Below is a block of entries; repeat all of it exactly but omit the pictures.

DATA LISTING below:

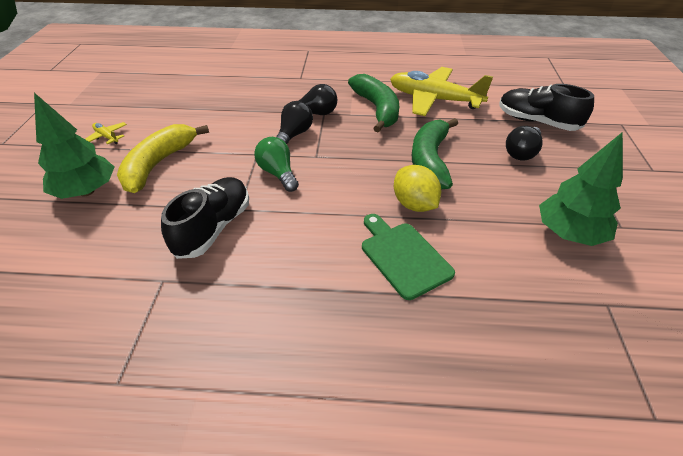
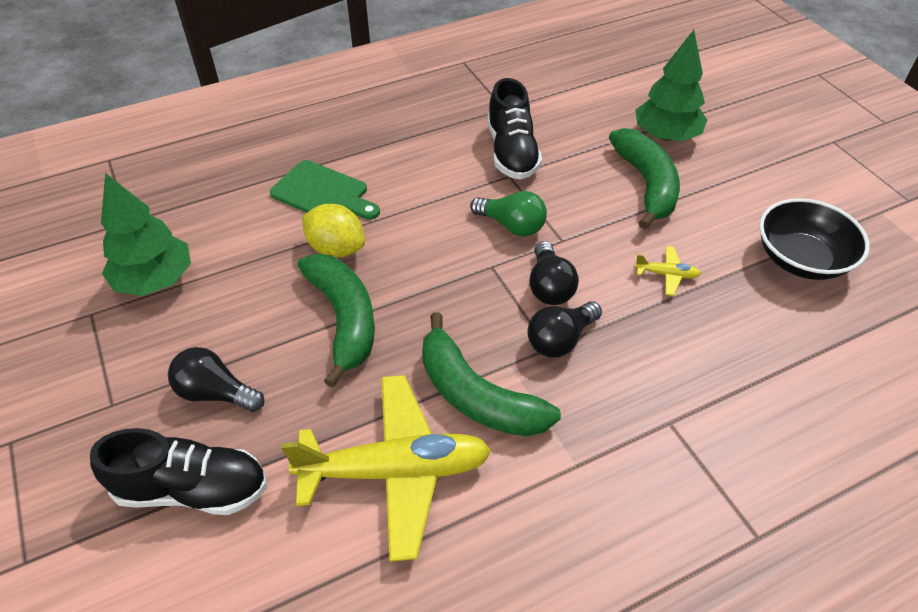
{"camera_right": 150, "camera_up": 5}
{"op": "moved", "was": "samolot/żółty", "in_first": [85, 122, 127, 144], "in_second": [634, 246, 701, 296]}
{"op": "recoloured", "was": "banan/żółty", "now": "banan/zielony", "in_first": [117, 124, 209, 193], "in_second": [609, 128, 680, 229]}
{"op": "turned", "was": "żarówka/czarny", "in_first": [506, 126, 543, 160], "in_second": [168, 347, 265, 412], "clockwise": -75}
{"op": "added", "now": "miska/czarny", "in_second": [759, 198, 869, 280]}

End of DATA LISTING.

> _OUTPUT FOR THIS EXERCISE_
{"camera_right": 150, "camera_up": 5}
{"op": "moved", "was": "samolot/żółty", "in_first": [85, 122, 127, 144], "in_second": [634, 246, 701, 296]}
{"op": "recoloured", "was": "banan/żółty", "now": "banan/zielony", "in_first": [117, 124, 209, 193], "in_second": [609, 128, 680, 229]}
{"op": "turned", "was": "żarówka/czarny", "in_first": [506, 126, 543, 160], "in_second": [168, 347, 265, 412], "clockwise": -75}
{"op": "added", "now": "miska/czarny", "in_second": [759, 198, 869, 280]}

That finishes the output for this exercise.